*** Opening Data below ***

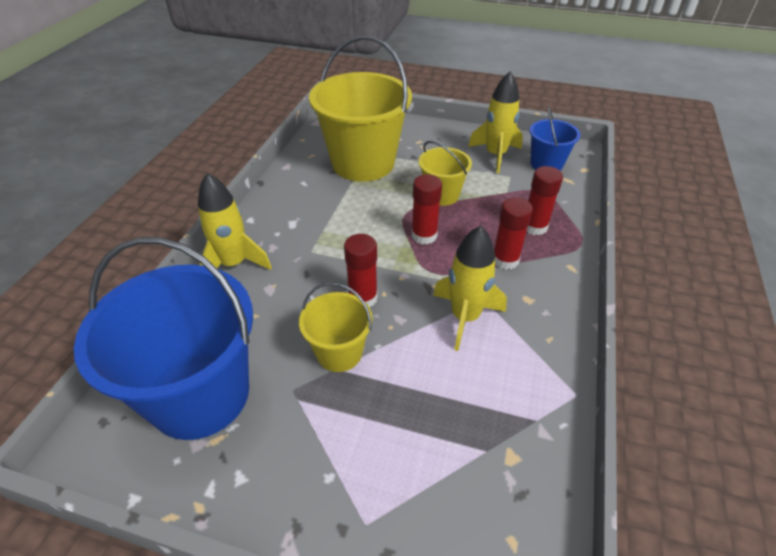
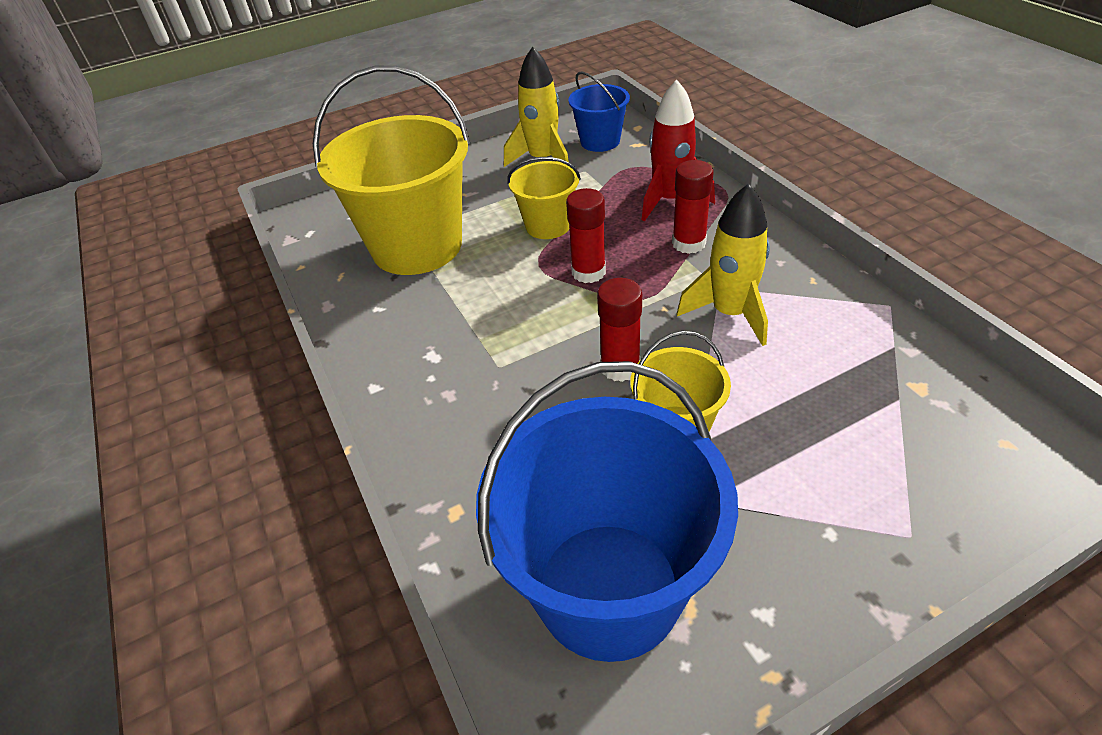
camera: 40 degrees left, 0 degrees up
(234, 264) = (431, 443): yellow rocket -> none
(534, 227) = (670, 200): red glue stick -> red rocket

*** Closing Data below ***

*Task description*: Give an exact copy of the material, leaving out every picture.

*Result below*:
camera: 40 degrees left, 0 degrees up
(234, 264) = (431, 443): yellow rocket -> none
(534, 227) = (670, 200): red glue stick -> red rocket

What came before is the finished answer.